BEGIN

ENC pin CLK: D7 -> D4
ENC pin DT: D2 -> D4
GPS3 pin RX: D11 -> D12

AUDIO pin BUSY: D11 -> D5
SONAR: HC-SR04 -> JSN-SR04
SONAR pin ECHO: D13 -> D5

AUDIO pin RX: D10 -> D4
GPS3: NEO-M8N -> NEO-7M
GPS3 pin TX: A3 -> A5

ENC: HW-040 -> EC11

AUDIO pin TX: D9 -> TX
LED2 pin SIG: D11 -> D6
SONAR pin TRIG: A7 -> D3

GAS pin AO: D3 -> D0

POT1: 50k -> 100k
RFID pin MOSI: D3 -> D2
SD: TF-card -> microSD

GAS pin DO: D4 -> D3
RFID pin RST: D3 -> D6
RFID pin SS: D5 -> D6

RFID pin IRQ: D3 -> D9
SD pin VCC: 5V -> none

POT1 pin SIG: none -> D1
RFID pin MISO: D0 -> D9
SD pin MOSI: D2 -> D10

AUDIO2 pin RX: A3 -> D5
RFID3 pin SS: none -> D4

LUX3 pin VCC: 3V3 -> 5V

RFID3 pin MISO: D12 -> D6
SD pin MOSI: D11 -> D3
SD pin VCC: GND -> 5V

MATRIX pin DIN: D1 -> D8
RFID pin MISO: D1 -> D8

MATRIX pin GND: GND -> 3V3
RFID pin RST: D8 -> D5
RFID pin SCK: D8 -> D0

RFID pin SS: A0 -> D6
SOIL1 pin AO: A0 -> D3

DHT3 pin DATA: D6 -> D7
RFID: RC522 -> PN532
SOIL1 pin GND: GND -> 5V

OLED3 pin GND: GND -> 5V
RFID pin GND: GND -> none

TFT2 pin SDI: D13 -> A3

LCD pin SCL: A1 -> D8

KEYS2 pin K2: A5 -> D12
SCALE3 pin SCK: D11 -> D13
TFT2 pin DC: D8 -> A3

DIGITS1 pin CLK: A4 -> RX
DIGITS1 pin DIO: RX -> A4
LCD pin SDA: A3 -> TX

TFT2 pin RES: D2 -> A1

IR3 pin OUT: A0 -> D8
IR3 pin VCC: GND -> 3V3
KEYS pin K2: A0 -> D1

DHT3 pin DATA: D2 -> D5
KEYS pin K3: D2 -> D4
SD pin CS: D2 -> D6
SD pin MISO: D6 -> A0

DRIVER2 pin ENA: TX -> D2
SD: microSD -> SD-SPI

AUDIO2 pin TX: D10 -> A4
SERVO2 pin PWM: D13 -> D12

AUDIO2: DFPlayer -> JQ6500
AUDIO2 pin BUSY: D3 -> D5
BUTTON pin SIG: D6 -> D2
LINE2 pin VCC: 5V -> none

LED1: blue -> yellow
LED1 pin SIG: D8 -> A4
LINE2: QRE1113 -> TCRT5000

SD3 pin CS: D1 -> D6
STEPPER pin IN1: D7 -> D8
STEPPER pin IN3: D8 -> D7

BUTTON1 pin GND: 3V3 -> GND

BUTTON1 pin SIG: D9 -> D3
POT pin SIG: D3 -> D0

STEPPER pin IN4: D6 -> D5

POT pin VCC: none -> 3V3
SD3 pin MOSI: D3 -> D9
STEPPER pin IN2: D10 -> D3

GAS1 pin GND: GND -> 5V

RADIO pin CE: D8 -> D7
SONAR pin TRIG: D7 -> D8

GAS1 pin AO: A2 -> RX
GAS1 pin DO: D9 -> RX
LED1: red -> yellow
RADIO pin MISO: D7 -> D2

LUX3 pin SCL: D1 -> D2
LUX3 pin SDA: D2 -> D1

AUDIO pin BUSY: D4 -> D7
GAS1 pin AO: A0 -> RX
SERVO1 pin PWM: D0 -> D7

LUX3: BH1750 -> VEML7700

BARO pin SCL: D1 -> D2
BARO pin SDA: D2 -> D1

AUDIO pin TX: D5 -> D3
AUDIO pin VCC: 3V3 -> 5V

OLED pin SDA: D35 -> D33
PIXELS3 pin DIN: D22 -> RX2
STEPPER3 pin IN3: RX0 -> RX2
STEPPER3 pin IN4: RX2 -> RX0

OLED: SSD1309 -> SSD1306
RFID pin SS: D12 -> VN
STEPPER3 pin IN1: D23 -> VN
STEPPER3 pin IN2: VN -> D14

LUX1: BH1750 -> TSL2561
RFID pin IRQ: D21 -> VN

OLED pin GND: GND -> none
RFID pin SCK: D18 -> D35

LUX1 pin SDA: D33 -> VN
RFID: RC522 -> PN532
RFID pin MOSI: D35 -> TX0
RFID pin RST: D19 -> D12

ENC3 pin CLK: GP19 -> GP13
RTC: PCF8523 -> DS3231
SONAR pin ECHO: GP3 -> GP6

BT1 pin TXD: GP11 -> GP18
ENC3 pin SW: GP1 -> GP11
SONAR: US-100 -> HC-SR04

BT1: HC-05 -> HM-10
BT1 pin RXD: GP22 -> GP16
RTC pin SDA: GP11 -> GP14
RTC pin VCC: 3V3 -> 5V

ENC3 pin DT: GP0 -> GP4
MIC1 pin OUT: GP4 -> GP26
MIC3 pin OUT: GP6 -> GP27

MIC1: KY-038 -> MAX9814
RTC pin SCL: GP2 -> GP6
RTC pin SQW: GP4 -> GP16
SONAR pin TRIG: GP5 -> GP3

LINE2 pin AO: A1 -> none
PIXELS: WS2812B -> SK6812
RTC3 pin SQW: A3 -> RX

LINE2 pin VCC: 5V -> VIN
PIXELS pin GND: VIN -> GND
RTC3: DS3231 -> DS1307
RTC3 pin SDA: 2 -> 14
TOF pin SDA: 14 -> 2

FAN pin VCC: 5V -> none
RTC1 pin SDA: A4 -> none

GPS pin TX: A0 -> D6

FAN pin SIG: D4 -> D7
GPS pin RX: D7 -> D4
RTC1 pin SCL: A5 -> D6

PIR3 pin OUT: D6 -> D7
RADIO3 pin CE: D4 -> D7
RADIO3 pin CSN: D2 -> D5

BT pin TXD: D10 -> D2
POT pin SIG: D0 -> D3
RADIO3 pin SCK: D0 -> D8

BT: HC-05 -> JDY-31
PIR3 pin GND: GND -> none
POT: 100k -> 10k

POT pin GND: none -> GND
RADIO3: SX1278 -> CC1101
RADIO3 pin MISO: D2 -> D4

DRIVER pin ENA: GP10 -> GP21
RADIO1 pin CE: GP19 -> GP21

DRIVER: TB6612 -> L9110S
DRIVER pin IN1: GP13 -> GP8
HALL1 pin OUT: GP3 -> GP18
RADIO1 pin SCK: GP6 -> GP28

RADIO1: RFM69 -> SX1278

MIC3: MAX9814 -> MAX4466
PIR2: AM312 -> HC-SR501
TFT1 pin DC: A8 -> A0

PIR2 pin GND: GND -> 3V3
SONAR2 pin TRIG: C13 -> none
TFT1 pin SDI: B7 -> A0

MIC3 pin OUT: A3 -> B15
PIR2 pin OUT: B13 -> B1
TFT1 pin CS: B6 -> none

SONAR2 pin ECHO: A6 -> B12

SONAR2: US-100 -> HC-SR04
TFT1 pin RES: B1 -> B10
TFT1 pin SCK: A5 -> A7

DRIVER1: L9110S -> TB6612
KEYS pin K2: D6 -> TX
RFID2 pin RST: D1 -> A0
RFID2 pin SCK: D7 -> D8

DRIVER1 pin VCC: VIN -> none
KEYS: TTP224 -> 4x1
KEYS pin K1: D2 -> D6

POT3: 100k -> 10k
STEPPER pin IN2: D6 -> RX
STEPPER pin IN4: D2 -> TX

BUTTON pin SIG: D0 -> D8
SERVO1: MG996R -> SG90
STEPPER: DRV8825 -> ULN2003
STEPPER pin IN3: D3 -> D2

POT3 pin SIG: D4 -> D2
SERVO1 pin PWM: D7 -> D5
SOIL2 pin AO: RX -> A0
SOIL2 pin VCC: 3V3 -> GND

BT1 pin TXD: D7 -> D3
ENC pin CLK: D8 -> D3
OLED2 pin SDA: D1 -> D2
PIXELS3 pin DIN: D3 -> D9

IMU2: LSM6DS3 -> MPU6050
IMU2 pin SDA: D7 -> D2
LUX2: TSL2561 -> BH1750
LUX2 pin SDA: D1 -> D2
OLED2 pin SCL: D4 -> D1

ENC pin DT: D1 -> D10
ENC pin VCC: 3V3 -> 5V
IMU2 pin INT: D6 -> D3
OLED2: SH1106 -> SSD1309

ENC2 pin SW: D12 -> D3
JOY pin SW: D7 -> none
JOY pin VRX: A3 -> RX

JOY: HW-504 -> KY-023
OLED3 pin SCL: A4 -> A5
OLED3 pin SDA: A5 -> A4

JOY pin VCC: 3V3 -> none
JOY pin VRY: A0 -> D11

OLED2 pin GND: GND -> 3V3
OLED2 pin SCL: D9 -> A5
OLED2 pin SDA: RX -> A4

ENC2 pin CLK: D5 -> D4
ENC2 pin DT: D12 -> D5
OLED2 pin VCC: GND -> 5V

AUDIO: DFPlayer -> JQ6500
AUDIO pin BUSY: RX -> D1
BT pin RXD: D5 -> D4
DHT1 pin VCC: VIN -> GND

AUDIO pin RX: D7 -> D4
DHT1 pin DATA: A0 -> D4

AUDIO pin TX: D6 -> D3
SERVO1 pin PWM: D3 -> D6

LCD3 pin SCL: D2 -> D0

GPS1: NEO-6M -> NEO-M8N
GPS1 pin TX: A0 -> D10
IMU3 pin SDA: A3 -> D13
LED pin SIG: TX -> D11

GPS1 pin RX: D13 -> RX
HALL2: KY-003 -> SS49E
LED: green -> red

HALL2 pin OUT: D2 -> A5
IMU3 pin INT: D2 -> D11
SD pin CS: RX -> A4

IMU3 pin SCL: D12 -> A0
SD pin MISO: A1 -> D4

END

Look for the line that contains "SERVO1 pin PWM: D3 -> D6" in the entries above. Set it down, along with all later lines, exactly as written.

SERVO1 pin PWM: D3 -> D6

LCD3 pin SCL: D2 -> D0

GPS1: NEO-6M -> NEO-M8N
GPS1 pin TX: A0 -> D10
IMU3 pin SDA: A3 -> D13
LED pin SIG: TX -> D11

GPS1 pin RX: D13 -> RX
HALL2: KY-003 -> SS49E
LED: green -> red

HALL2 pin OUT: D2 -> A5
IMU3 pin INT: D2 -> D11
SD pin CS: RX -> A4

IMU3 pin SCL: D12 -> A0
SD pin MISO: A1 -> D4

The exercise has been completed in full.